Leaving out any pictures, print the entries that follow exactly as they stand.
========================================
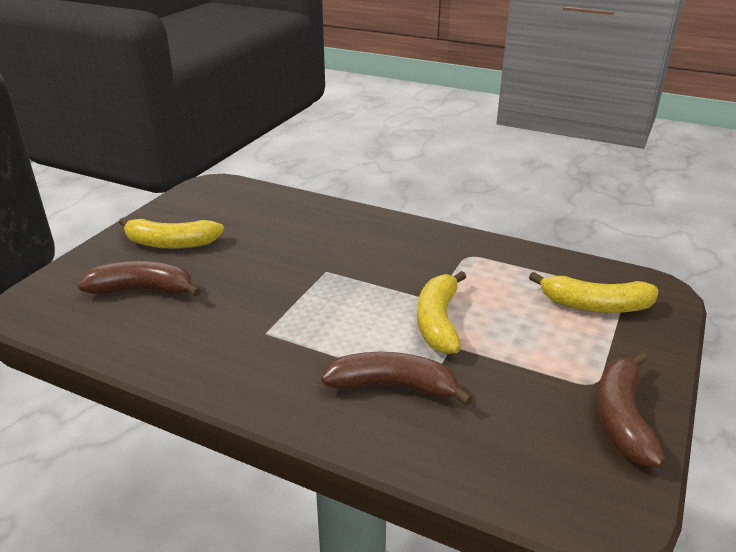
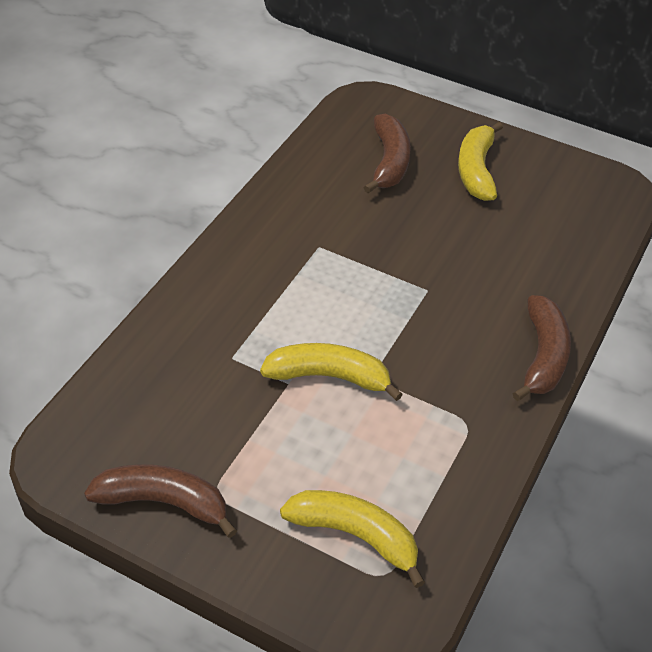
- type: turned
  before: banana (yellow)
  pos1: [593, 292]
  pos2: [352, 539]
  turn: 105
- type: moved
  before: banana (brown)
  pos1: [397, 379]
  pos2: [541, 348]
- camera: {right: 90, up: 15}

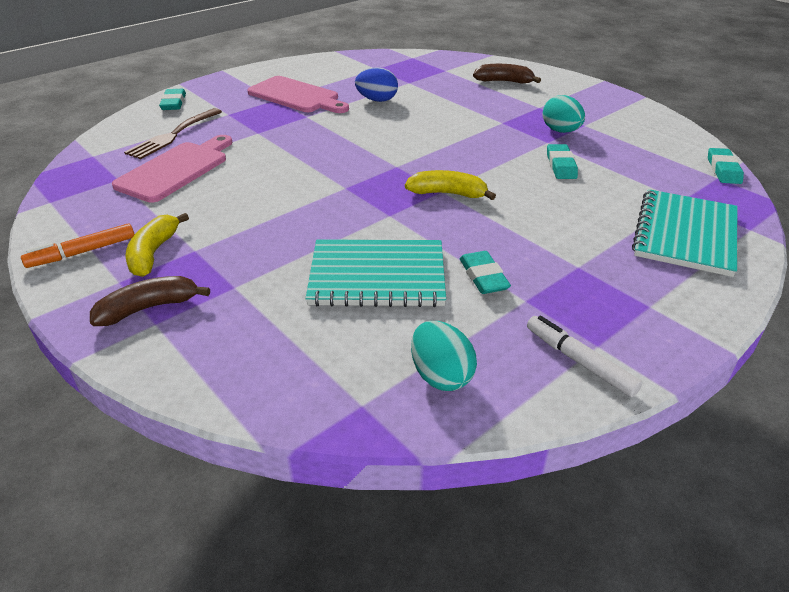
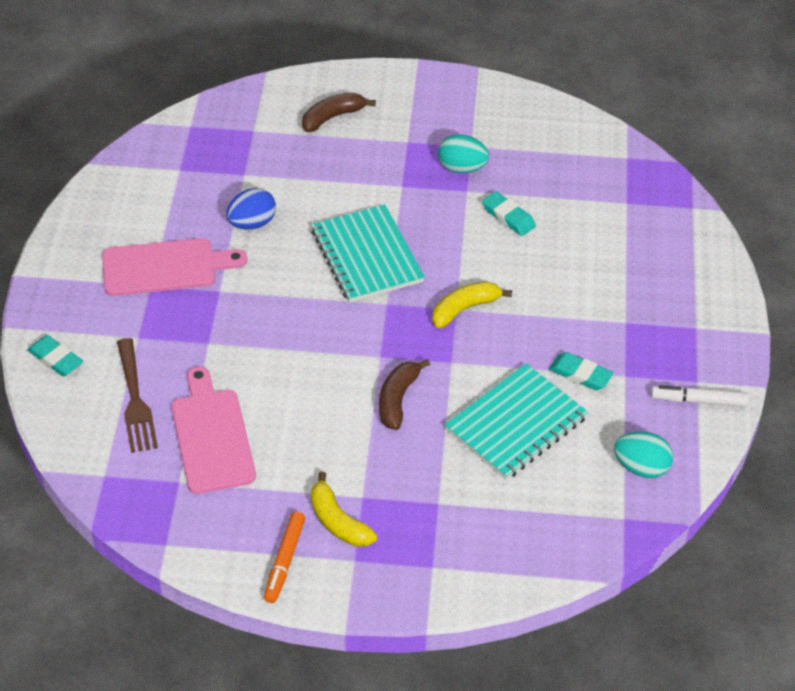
- type: removed
  before: eraser (turquoise)
  pos1: [726, 166]
- type: moved
  before: notebook (turquoise)
  pos1: [684, 233]
  pos2: [368, 253]
- type: moved
  before: banana (brown)
  pos1: [150, 301]
  pos2: [404, 394]
- camera: {right: -45, up: 10}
========================================
» **EXERCISE RESULT**
- type: turned
  before: banana (yellow)
  pos1: [593, 292]
  pos2: [352, 539]
  turn: 105
- type: moved
  before: banana (brown)
  pos1: [397, 379]
  pos2: [541, 348]
- camera: {right: 90, up: 15}

- type: removed
  before: eraser (turquoise)
  pos1: [726, 166]
- type: moved
  before: notebook (turquoise)
  pos1: [684, 233]
  pos2: [368, 253]
- type: moved
  before: banana (brown)
  pos1: [150, 301]
  pos2: [404, 394]
- camera: {right: -45, up: 10}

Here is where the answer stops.